(Scene image comparisons)

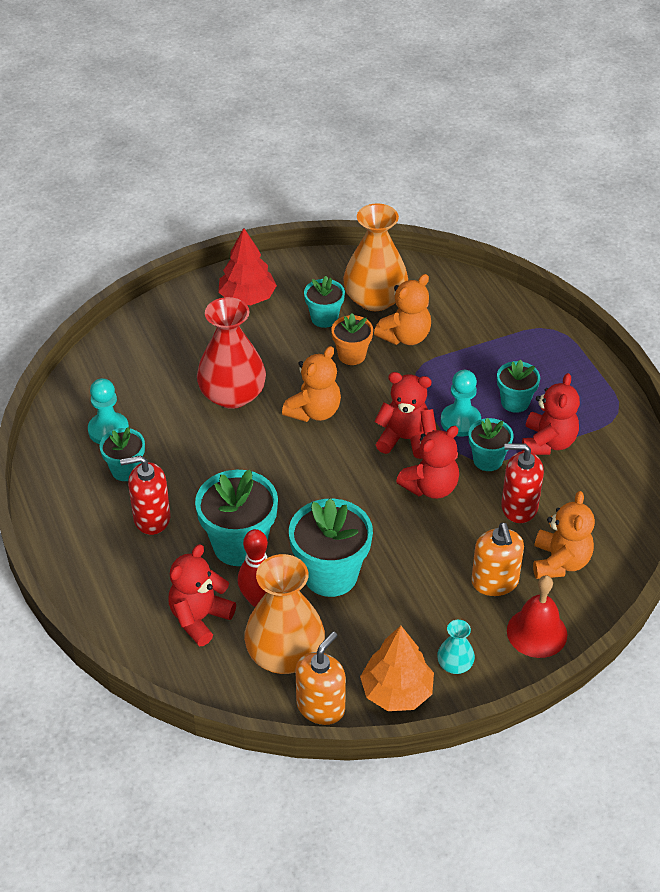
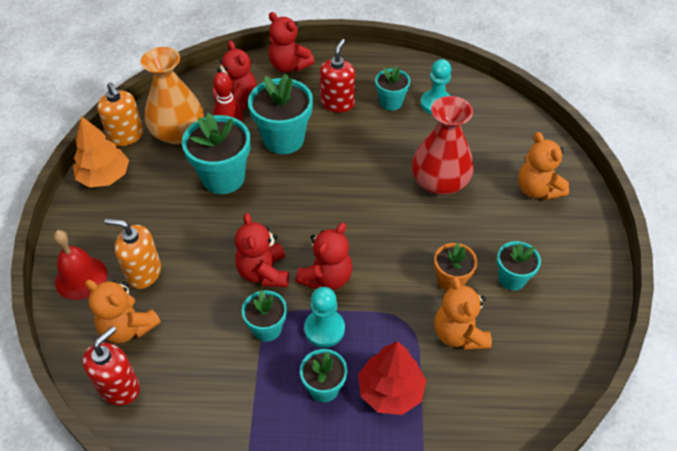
camera: 115 degrees right, 5 degrees up
(247, 297) = (563, 231): red tree -> red tree (390, 391)
(314, 411) = (393, 227): orange teddy bear -> orange teddy bear (537, 189)
(375, 299) = (525, 331): orange vase -> none
(455, 664) = (97, 216): turquoise vase -> none
(519, 507) = (202, 326): red soap dispenser -> red soap dispenser (119, 387)
(548, 442) = (258, 389): red teddy bear -> red teddy bear (289, 66)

## DIRECTIONS FOR THIS TASK
Read through the records above and copy the lines that contain "teddy".

## WORKED SOLUTION
(314, 411) = (393, 227): orange teddy bear -> orange teddy bear (537, 189)
(548, 442) = (258, 389): red teddy bear -> red teddy bear (289, 66)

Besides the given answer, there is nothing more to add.